-- Records contained in a dataset --
***

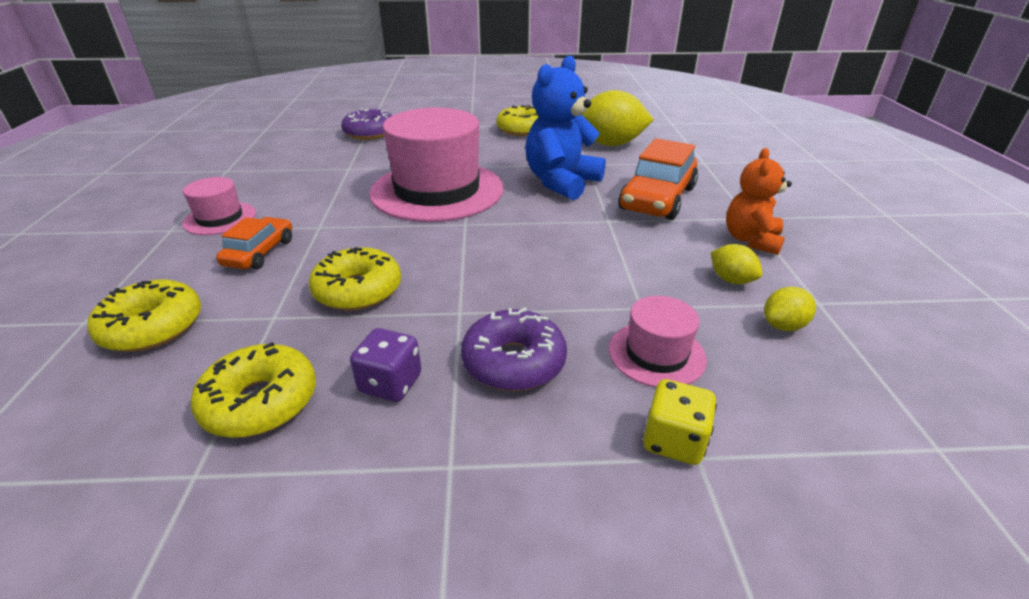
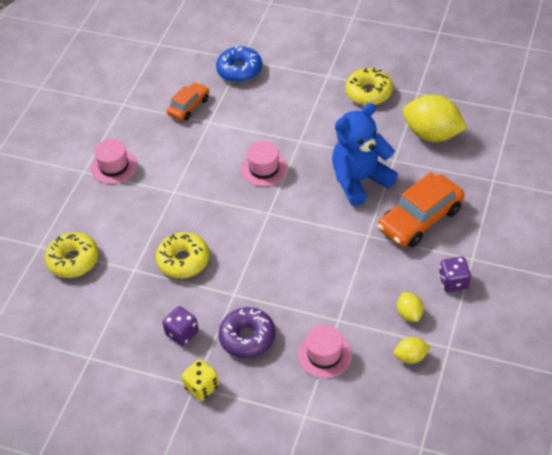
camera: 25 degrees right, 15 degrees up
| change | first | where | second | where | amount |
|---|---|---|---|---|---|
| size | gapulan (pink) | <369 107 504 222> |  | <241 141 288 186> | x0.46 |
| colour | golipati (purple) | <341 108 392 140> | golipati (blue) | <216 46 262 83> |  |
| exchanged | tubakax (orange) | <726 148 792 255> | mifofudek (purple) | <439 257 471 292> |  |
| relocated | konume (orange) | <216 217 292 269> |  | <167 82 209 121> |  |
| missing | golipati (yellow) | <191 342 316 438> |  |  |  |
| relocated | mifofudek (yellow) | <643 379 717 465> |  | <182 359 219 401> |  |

***

-- EXERCISE DETAILS --
Restate exactly each line of the data from the one bearing "missing | golipati" to the end, and add nothing.

-- OUTPUT --
| missing | golipati (yellow) | <191 342 316 438> |  |  |  |
| relocated | mifofudek (yellow) | <643 379 717 465> |  | <182 359 219 401> |  |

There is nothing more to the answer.